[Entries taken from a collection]
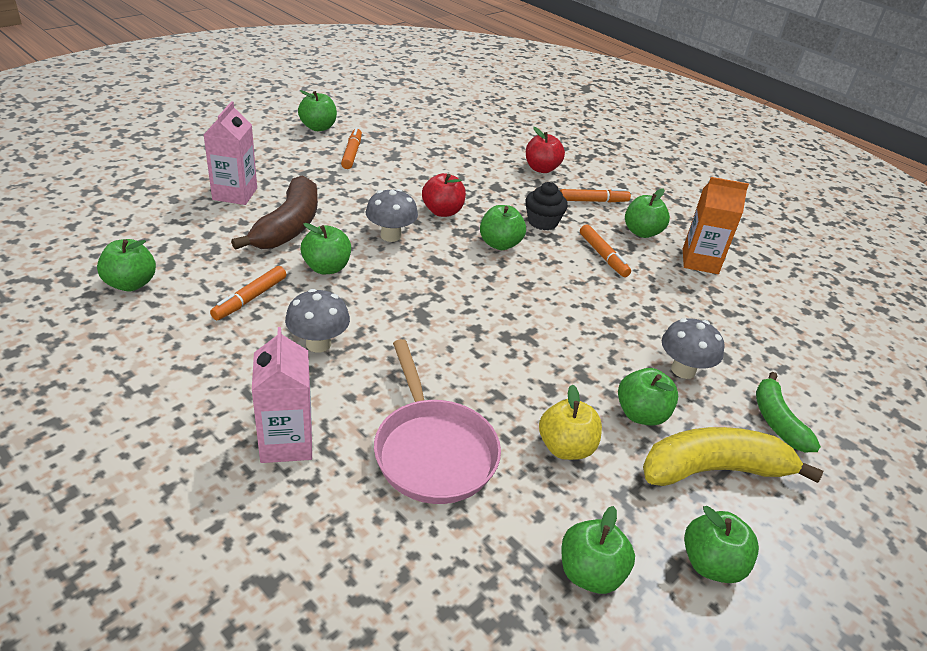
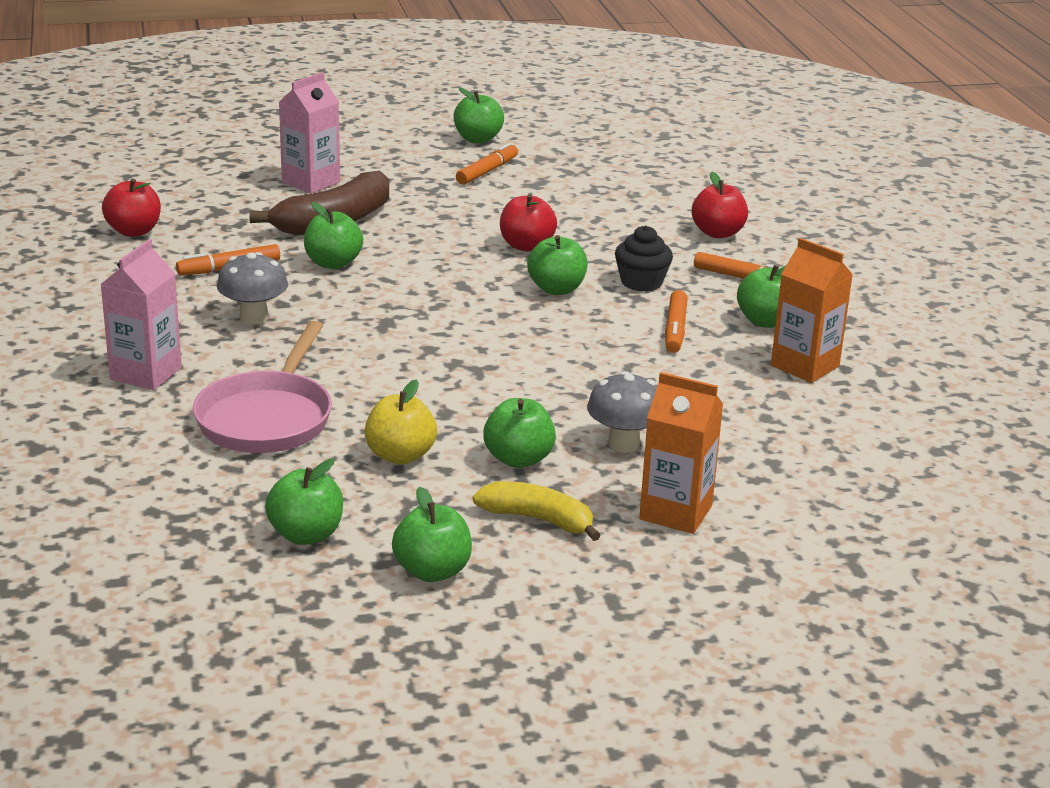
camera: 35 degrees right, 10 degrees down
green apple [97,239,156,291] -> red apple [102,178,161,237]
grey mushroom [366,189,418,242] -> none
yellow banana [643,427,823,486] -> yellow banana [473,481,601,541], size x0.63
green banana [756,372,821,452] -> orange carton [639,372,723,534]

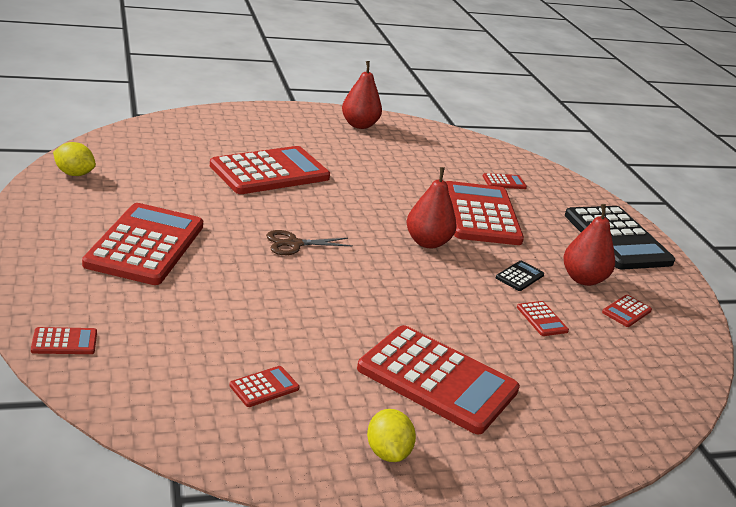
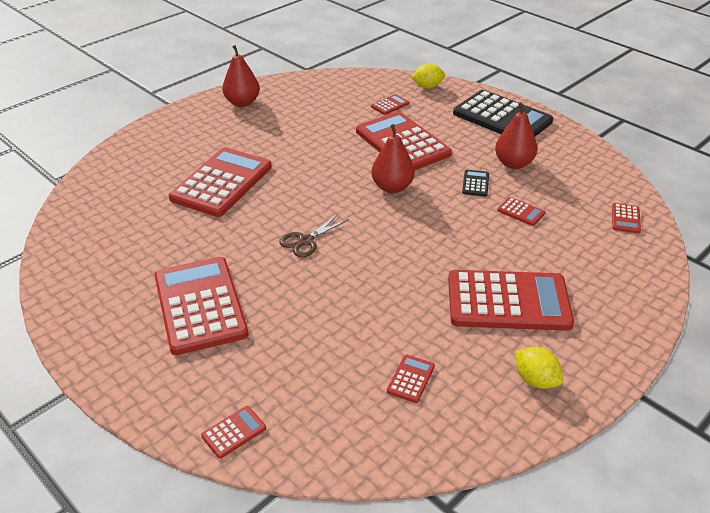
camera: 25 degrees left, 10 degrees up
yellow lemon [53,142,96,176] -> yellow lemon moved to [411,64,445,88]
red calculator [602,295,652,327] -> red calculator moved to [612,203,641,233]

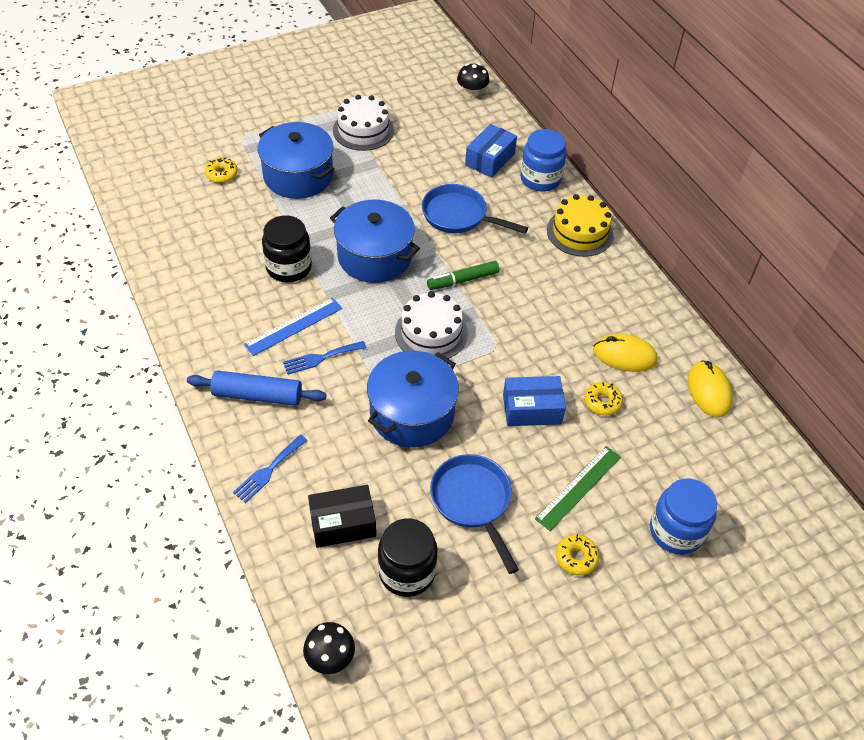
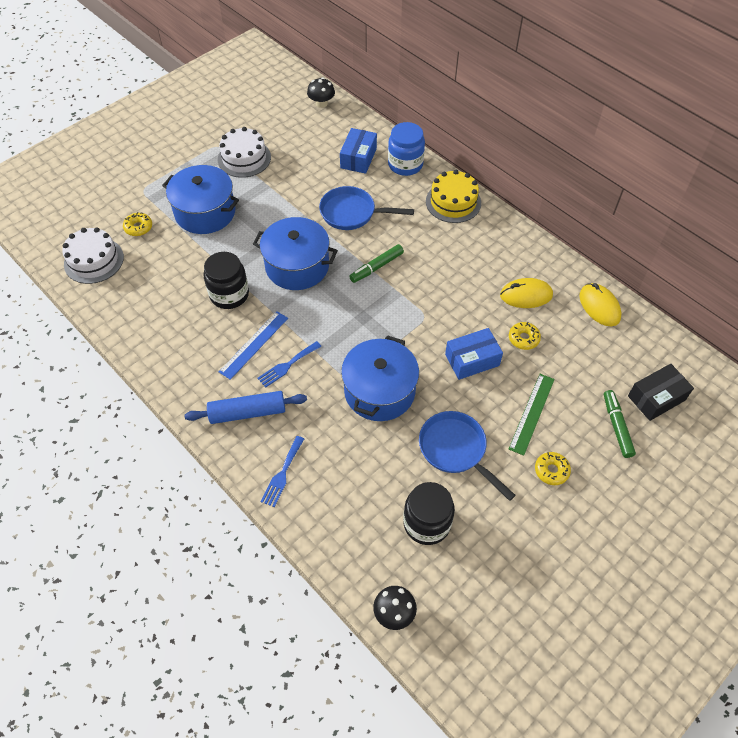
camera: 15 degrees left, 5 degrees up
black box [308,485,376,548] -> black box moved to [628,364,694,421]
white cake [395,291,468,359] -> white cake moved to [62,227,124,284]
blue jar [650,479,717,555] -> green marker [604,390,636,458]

TASK OBJECTIVE:
Looking at the entries above, report how many of their lines include "green", and add nothing else.

YOUR RESPONSE:
3